[GIVEN DATA — start]

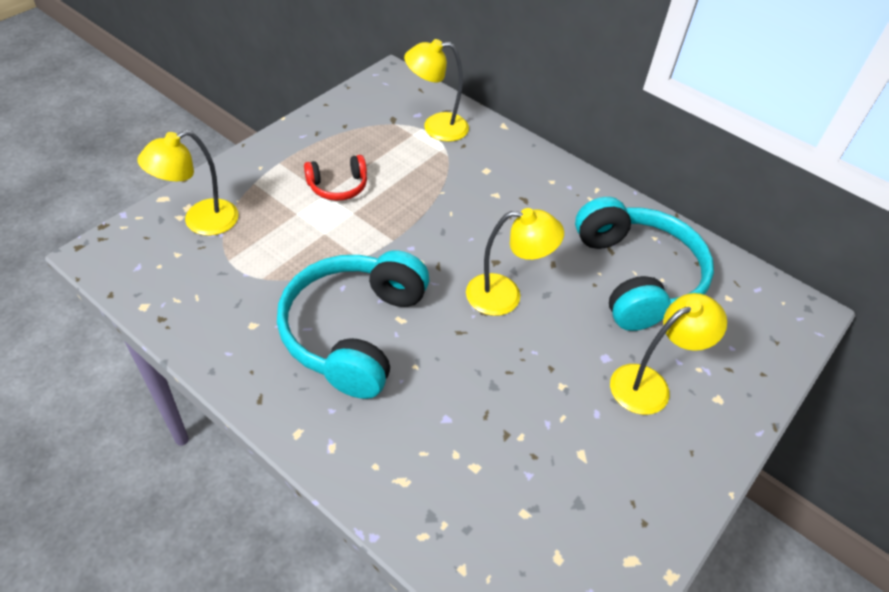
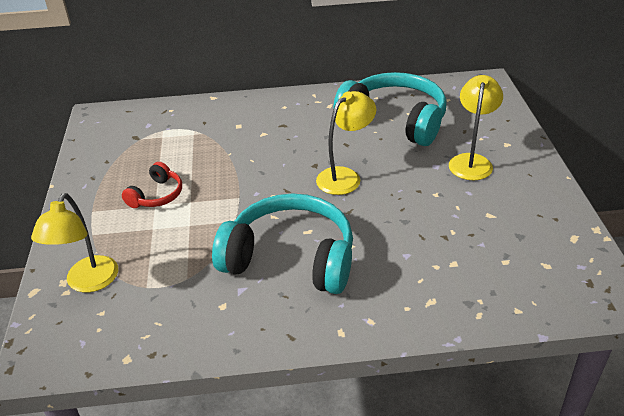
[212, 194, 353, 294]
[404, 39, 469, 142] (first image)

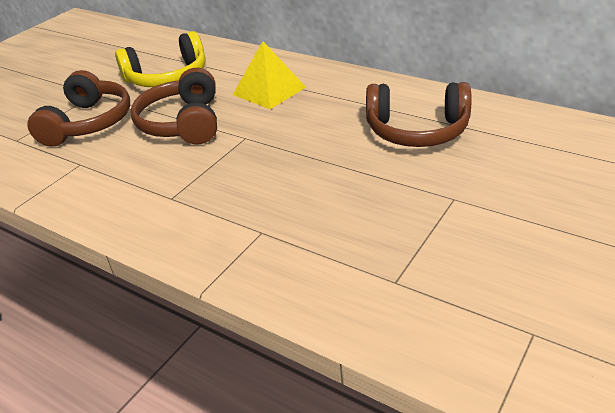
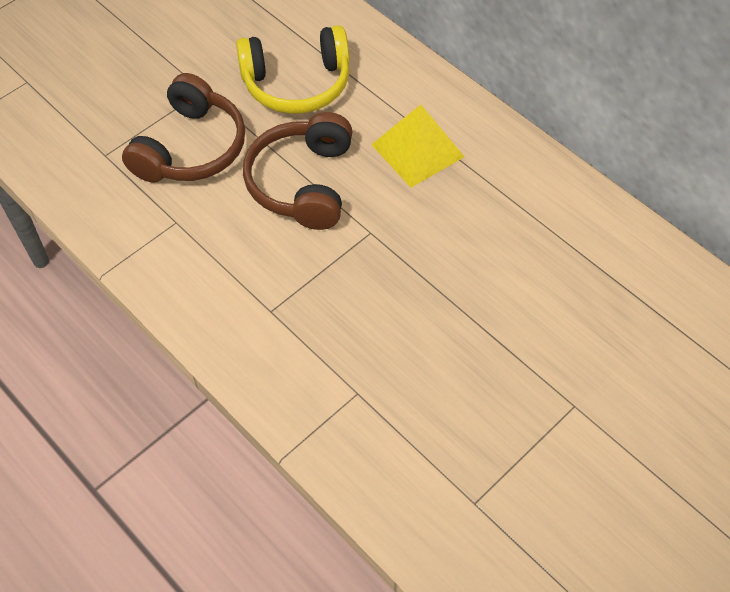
[366, 82, 472, 147] (first image)

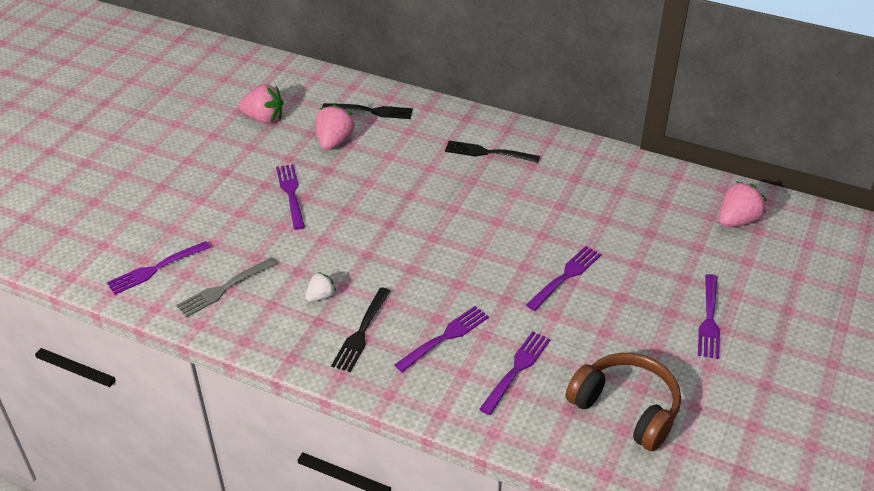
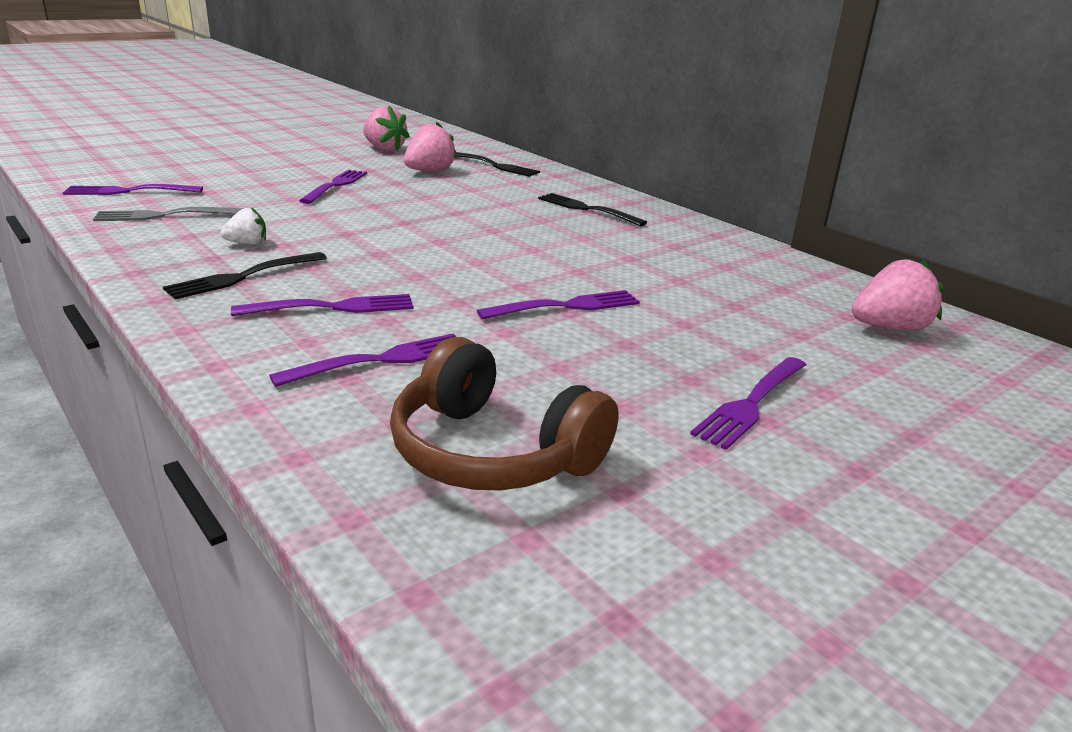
[390, 337, 619, 490]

[GIVEN DATA — finish]

_EXERCISE DESCRIPTION_: Give back all the data exactly, minus pictures.

_RESPONSE BOX_:
[212, 194, 353, 294]
[404, 39, 469, 142] (first image)

[366, 82, 472, 147] (first image)

[390, 337, 619, 490]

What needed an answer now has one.